- WORK REQUEST
What you return should be exactly the lines from the one containing "to <318 214>" down to the final line of the listing, with nothing else.
___ DATASET RECORDS ___
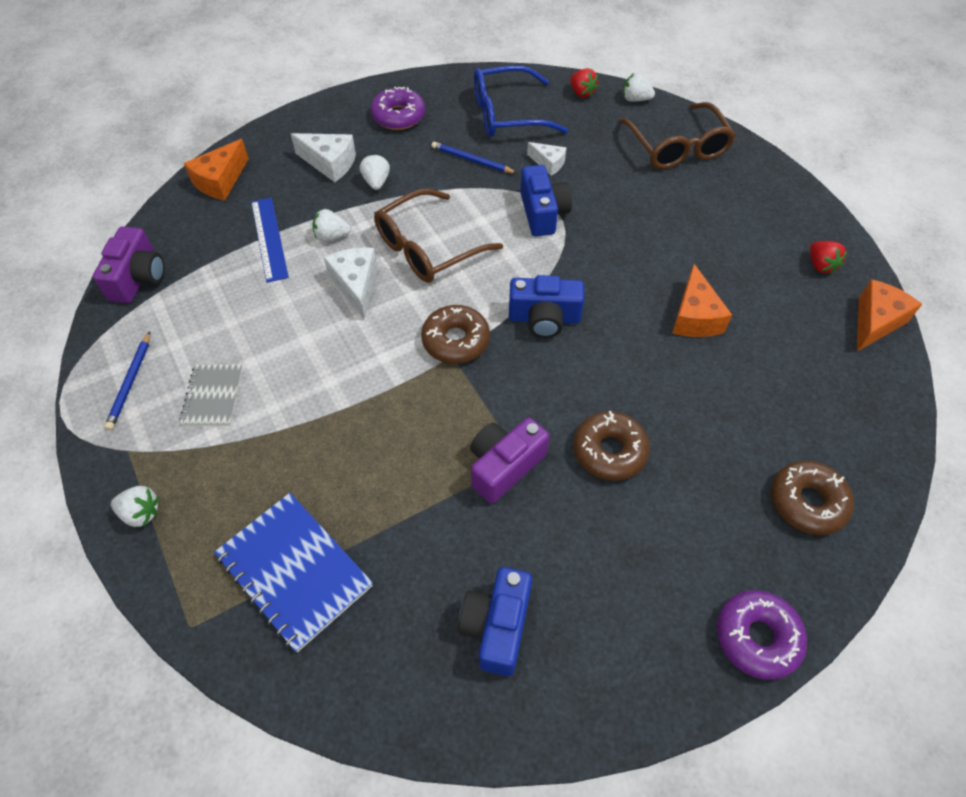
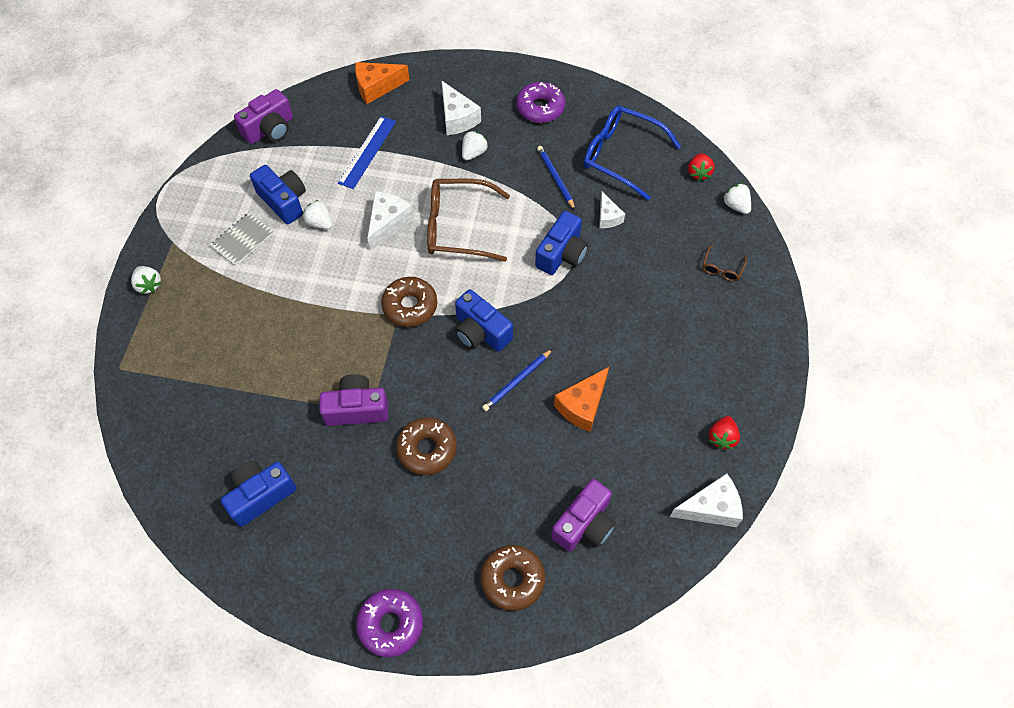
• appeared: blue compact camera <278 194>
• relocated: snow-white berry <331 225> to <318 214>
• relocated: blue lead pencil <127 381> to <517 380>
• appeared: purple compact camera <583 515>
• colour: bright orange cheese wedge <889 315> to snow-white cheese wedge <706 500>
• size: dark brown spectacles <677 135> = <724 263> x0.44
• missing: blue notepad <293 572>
___
- ANSWER BOX
• relocated: snow-white berry <331 225> to <318 214>
• relocated: blue lead pencil <127 381> to <517 380>
• appeared: purple compact camera <583 515>
• colour: bright orange cheese wedge <889 315> to snow-white cheese wedge <706 500>
• size: dark brown spectacles <677 135> = <724 263> x0.44
• missing: blue notepad <293 572>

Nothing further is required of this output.